◆ **PROBLEM TO WORK ON**: Give back the full listing exactly, setting the pictures aside.

-- RECORDS TO PROCESS follows --

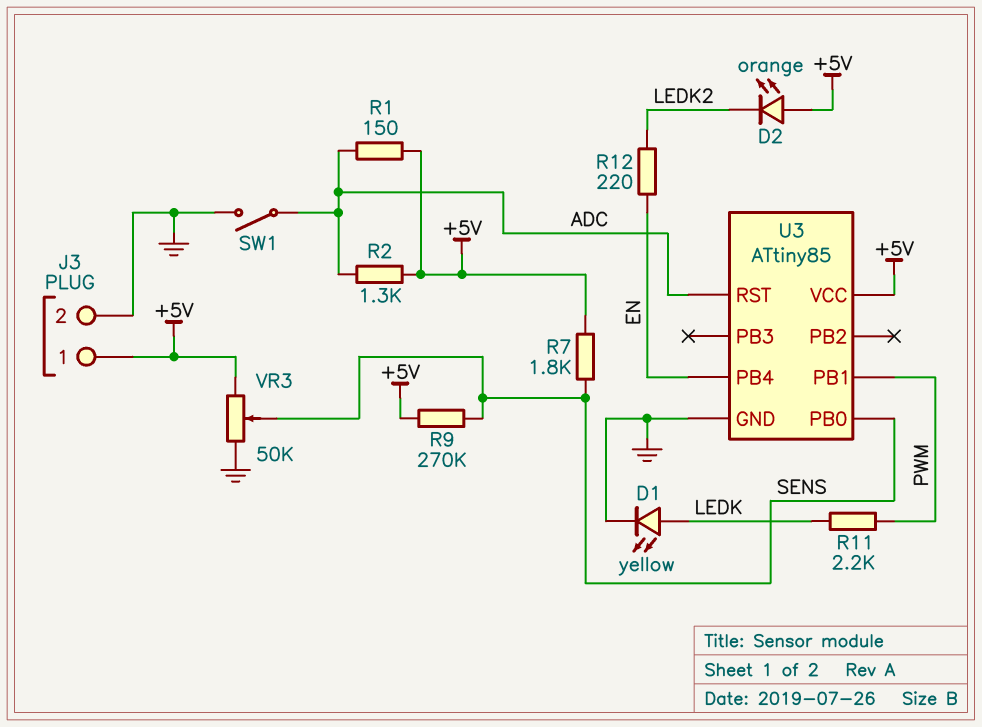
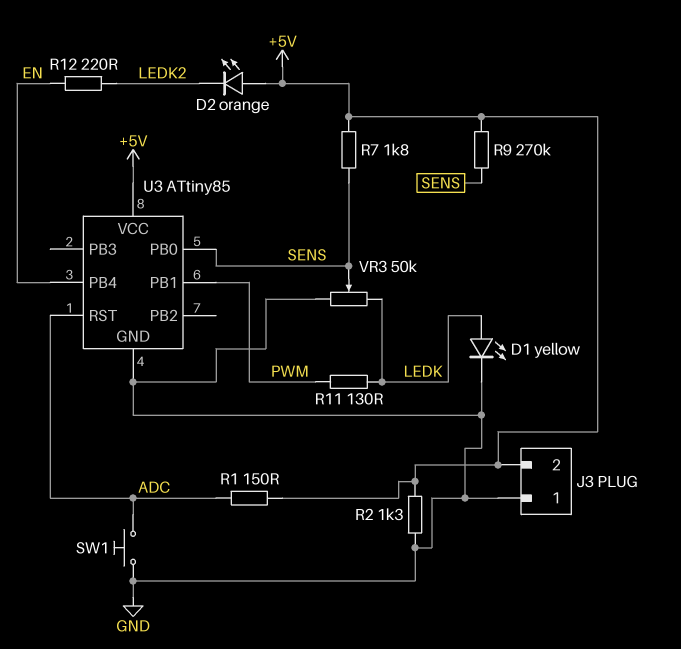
J3 pin 1: +5V -> GND
J3 pin 2: GND -> +5V
R2: 1.3k (+5V, ADC) -> 1.3k (+5V, GND)
R11: 2.2k (LEDK, PWM) -> 130 (LEDK, PWM)
SW1: switch (ADC, GND) -> button (ADC, GND)
VR3: 50k (+5V, GND, wiper SENS) -> 50k (GND, LEDK, wiper SENS)

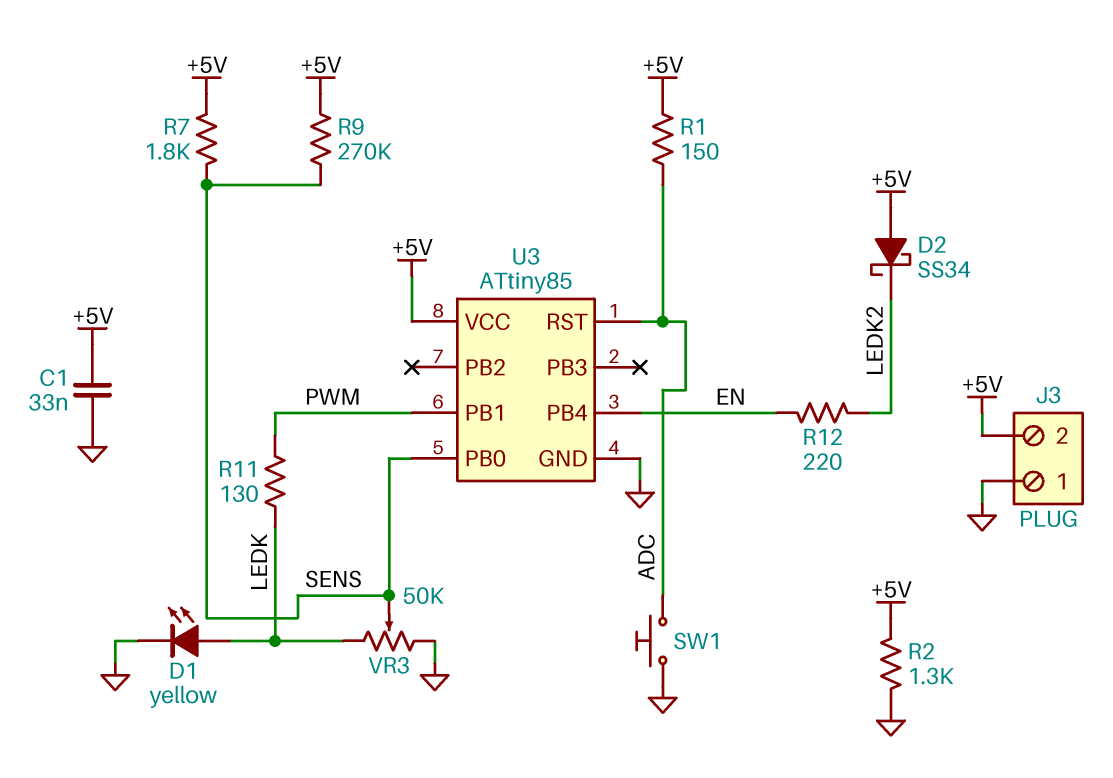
C1: none -> 33nF (+5V, GND)
D2: LED orange (A +5V, K LEDK2) -> schottky SS34 (A +5V, K LEDK2)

-- RECORDS TO PROCESS concluded --

◆ **WRITTEN ANSWER**:
J3 pin 1: +5V -> GND
J3 pin 2: GND -> +5V
R2: 1.3k (+5V, ADC) -> 1.3k (+5V, GND)
R11: 2.2k (LEDK, PWM) -> 130 (LEDK, PWM)
SW1: switch (ADC, GND) -> button (ADC, GND)
VR3: 50k (+5V, GND, wiper SENS) -> 50k (GND, LEDK, wiper SENS)

C1: none -> 33nF (+5V, GND)
D2: LED orange (A +5V, K LEDK2) -> schottky SS34 (A +5V, K LEDK2)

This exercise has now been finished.